Filter out all lines without the word "size" from the data below, please, and copy the rest.

__________

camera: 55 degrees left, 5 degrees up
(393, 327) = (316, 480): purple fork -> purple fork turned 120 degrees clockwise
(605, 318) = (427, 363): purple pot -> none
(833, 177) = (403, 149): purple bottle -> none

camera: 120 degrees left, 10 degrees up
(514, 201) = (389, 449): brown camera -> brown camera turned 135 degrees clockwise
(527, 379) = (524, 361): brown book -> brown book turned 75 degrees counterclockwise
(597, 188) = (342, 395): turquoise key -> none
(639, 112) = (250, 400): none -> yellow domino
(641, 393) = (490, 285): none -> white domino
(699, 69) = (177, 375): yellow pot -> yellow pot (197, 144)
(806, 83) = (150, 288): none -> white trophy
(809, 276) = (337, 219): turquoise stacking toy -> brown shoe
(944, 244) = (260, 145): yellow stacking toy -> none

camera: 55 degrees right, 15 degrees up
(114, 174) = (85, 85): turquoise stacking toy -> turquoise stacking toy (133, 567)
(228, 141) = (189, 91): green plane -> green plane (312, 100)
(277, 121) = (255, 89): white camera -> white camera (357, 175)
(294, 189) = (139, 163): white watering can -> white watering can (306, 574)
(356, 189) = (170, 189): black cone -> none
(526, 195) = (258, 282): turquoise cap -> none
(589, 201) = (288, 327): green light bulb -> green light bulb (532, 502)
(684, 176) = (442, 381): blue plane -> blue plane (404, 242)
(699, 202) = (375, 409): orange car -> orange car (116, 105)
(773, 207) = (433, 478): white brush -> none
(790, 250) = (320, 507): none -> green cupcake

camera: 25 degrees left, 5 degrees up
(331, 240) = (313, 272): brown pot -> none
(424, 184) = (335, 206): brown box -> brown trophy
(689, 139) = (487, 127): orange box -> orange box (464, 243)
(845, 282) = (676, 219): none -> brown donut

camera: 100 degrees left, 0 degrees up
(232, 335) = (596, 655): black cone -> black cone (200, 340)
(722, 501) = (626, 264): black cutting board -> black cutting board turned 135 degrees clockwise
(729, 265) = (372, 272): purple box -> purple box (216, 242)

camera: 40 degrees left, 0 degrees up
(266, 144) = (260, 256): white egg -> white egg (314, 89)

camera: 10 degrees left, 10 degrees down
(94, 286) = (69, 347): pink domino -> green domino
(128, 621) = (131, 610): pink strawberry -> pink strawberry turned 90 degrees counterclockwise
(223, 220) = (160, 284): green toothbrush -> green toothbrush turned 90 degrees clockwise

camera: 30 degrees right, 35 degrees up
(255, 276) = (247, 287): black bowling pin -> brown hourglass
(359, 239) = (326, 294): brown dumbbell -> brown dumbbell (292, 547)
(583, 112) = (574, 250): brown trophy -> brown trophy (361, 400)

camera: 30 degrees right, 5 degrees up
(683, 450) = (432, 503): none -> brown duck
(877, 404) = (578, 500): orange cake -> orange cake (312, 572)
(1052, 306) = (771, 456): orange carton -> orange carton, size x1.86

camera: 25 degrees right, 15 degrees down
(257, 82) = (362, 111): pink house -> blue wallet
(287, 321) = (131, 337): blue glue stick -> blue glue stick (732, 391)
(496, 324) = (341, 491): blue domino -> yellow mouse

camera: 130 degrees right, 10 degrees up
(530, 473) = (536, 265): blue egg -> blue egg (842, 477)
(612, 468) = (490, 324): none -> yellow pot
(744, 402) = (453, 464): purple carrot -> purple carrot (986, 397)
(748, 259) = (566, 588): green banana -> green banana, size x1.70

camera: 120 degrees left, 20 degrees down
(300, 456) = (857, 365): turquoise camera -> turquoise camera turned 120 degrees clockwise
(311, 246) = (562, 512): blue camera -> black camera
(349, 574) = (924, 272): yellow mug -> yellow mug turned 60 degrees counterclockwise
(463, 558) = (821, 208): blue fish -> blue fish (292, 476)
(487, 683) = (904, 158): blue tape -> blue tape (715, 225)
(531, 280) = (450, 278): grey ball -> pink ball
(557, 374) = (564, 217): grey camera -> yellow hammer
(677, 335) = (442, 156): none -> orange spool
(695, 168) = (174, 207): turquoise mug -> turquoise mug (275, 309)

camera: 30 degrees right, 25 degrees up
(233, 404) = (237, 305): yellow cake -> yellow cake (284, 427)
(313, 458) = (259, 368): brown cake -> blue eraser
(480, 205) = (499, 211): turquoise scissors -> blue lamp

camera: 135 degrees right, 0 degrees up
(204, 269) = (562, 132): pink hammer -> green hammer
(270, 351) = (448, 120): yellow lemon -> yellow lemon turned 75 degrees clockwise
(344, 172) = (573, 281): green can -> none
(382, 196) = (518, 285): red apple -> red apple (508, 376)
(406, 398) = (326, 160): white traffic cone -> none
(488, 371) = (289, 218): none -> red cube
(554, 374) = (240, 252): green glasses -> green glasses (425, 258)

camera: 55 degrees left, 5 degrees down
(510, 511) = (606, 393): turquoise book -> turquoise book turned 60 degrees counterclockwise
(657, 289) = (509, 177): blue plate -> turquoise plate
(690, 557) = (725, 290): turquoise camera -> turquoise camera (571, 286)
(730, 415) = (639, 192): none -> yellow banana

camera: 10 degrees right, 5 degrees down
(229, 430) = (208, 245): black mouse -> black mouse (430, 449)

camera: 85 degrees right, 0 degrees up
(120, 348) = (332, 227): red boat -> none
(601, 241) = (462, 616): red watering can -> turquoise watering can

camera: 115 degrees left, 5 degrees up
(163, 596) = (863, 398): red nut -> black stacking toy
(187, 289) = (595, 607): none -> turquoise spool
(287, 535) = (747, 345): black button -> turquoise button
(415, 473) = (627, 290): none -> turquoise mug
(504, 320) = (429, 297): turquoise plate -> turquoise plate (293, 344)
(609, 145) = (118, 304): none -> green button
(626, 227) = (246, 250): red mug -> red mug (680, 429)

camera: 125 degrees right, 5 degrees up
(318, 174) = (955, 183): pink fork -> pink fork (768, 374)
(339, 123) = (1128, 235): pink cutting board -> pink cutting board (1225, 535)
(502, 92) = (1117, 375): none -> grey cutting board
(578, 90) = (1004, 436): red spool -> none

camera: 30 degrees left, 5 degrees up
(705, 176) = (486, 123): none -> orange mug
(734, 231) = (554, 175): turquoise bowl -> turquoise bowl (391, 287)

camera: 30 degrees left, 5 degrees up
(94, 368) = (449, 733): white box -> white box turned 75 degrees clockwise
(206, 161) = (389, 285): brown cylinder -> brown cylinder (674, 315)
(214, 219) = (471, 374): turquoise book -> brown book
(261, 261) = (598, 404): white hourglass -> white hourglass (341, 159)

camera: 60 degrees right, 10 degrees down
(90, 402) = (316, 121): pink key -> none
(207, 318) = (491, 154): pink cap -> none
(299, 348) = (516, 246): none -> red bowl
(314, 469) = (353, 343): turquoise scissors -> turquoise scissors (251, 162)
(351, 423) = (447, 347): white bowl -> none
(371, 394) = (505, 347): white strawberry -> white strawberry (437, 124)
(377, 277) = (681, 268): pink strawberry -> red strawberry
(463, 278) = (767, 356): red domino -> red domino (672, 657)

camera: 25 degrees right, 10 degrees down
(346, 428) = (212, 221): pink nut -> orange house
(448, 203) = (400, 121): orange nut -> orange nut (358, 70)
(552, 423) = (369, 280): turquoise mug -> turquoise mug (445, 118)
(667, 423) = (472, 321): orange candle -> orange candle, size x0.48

__________

__FINISHED EXERCISE__
(1052, 306) = (771, 456): orange carton -> orange carton, size x1.86
(748, 259) = (566, 588): green banana -> green banana, size x1.70
(667, 423) = (472, 321): orange candle -> orange candle, size x0.48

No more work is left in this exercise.